_Exercise details:_
Among the lines of data below, reproduce only those from the one with "(758, 358) = (592, 451): orange" through the one with "(862, 175) = (764, 276): green", exactly as they stand, both ends included.

** Supplied records follows **

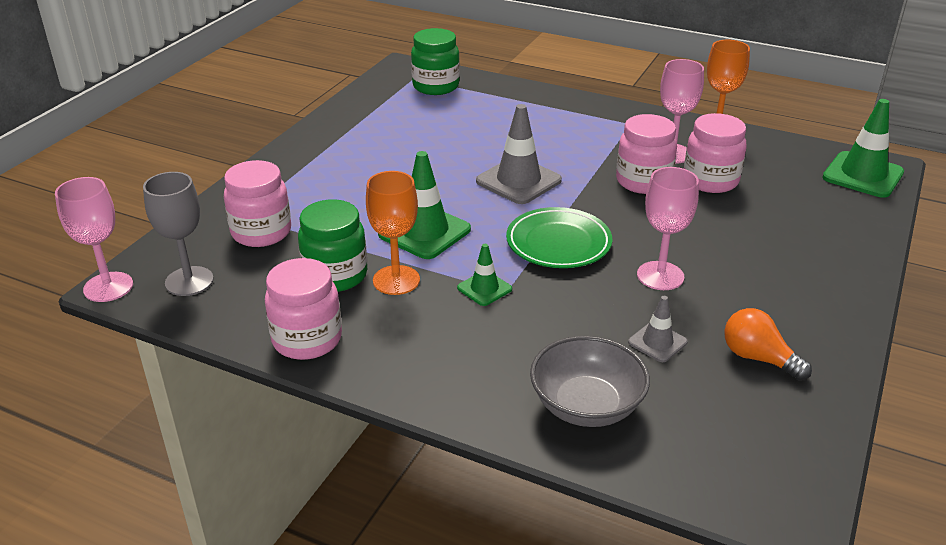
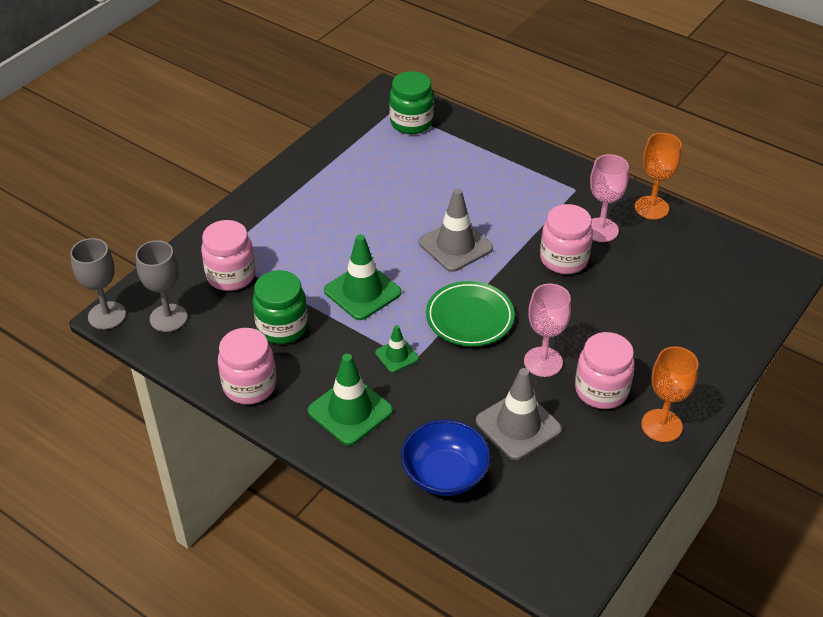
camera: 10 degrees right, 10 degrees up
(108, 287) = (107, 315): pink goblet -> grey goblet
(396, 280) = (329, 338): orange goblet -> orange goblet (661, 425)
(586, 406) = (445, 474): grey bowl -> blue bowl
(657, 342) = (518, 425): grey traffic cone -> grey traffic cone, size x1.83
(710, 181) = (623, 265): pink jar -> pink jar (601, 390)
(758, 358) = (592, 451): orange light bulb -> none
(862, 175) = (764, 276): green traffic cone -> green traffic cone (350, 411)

** End of Supplied records **
** Supplied records follows **

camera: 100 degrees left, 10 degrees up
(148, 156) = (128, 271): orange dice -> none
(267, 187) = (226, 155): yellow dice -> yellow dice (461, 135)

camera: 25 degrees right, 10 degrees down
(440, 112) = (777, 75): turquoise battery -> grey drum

** End of Supplied records **

_Written response:_
(758, 358) = (592, 451): orange light bulb -> none
(862, 175) = (764, 276): green traffic cone -> green traffic cone (350, 411)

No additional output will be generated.